▶ Prompt
Can you print the data exactly and leave out each image?

▶ Given entries
Segment Open

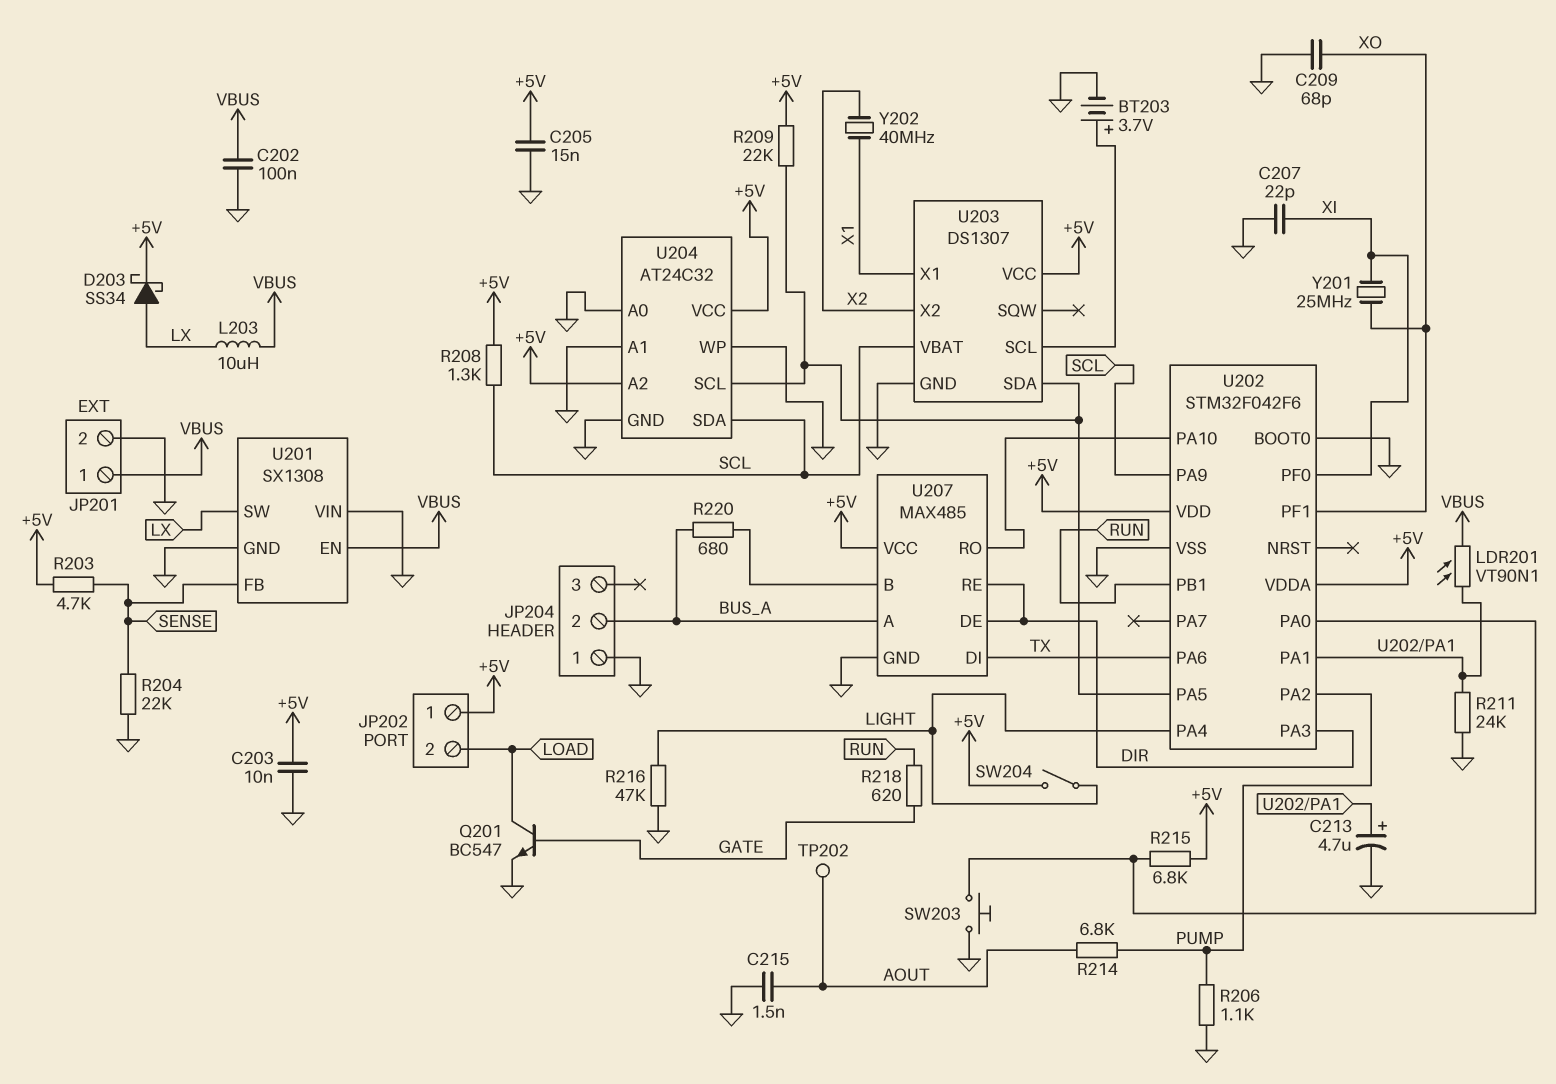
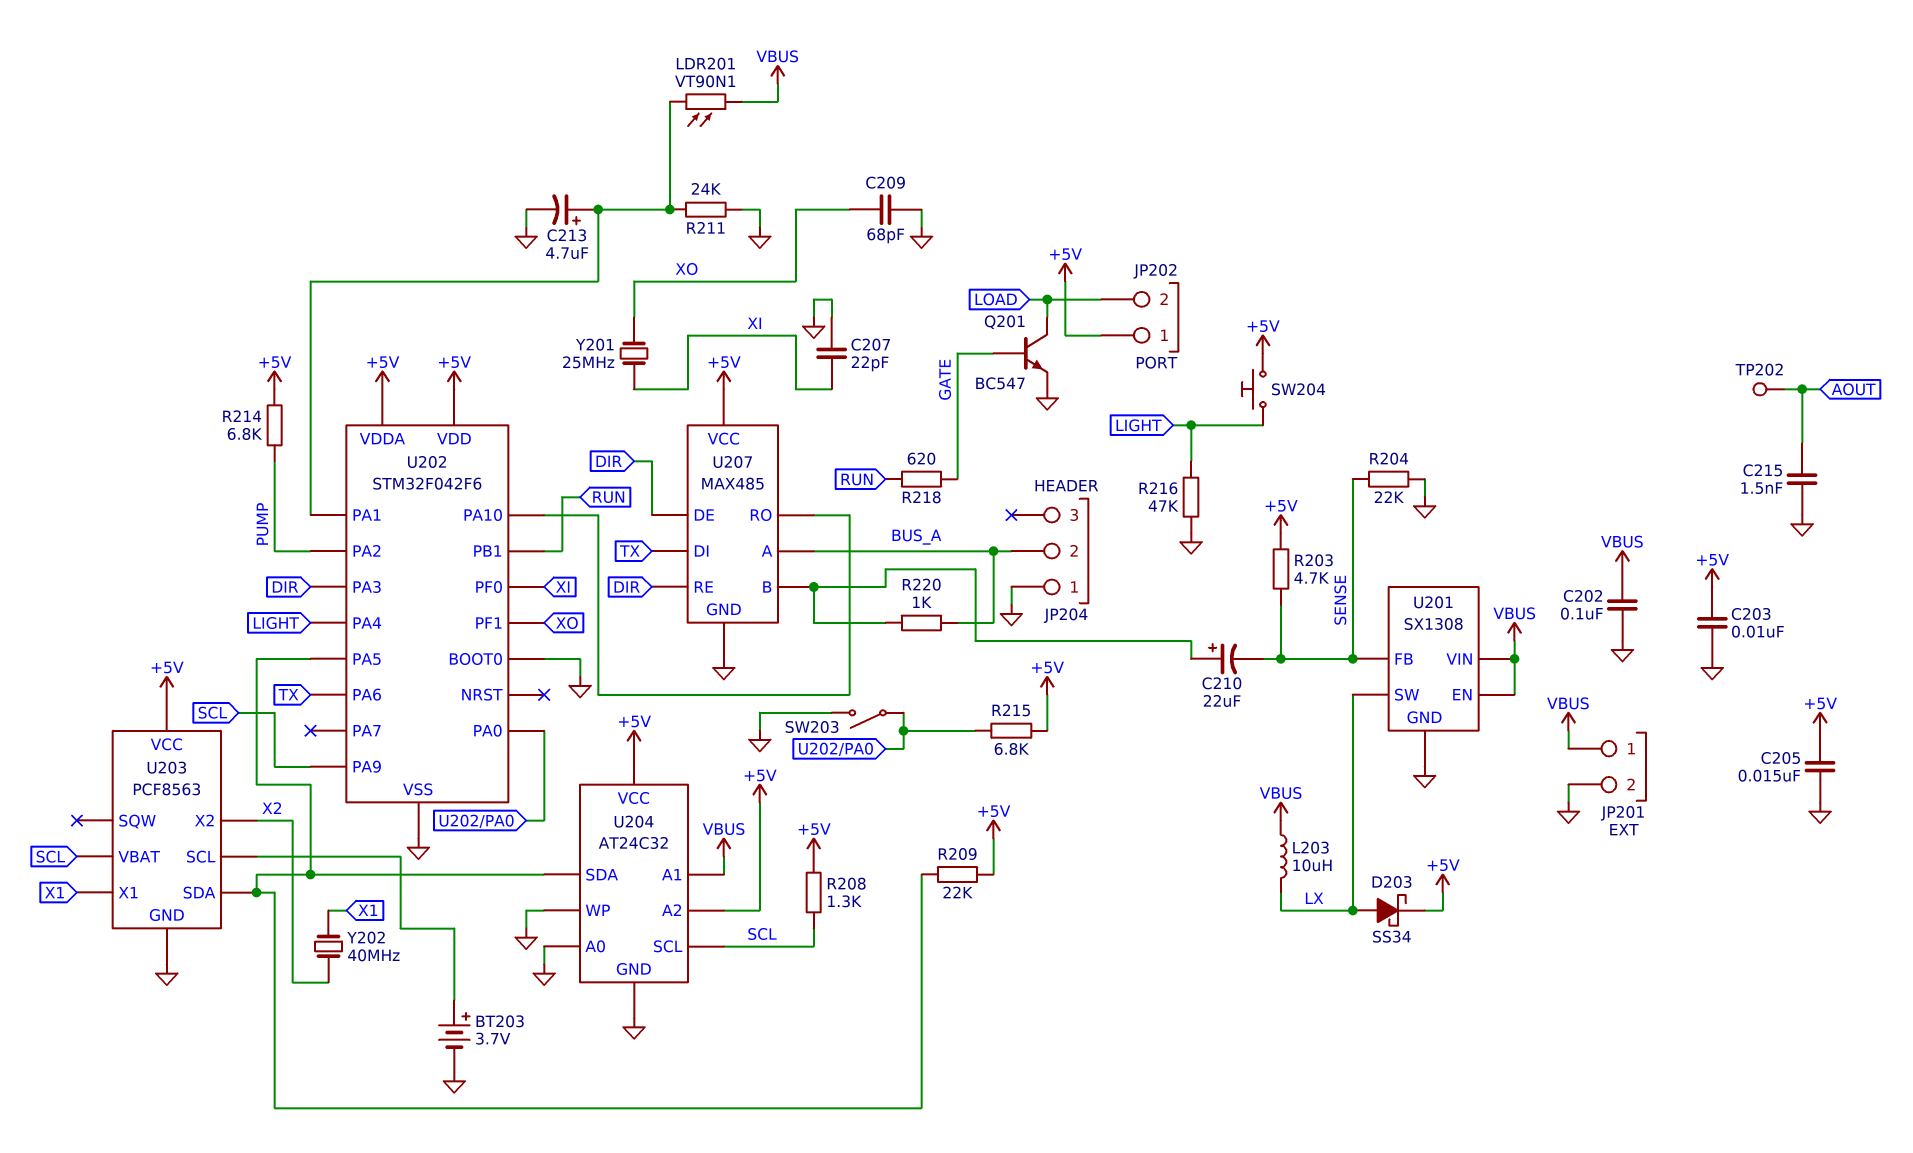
C210: none -> 22uF (plus U207/B, minus SENSE)
R206: 1.1k (GND, PUMP) -> none
R214: 6.8k (AOUT, PUMP) -> 6.8k (+5V, PUMP)
R220: 680 (BUS_A, U207/B) -> 1k (BUS_A, U207/B)
SW203: button (GND, U202/PA0) -> switch (GND, U202/PA0)
SW204: switch (+5V, LIGHT) -> button (+5V, LIGHT)
U201 pin VIN: GND -> VBUS
U203: DS1307 -> PCF8563
U204 pin A1: GND -> VBUS
U204 pin SCL: U202/PA5 -> SCL
U204 pin SDA: SCL -> U202/PA5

Segment Closed

▶ Response below
C210: none -> 22uF (plus U207/B, minus SENSE)
R206: 1.1k (GND, PUMP) -> none
R214: 6.8k (AOUT, PUMP) -> 6.8k (+5V, PUMP)
R220: 680 (BUS_A, U207/B) -> 1k (BUS_A, U207/B)
SW203: button (GND, U202/PA0) -> switch (GND, U202/PA0)
SW204: switch (+5V, LIGHT) -> button (+5V, LIGHT)
U201 pin VIN: GND -> VBUS
U203: DS1307 -> PCF8563
U204 pin A1: GND -> VBUS
U204 pin SCL: U202/PA5 -> SCL
U204 pin SDA: SCL -> U202/PA5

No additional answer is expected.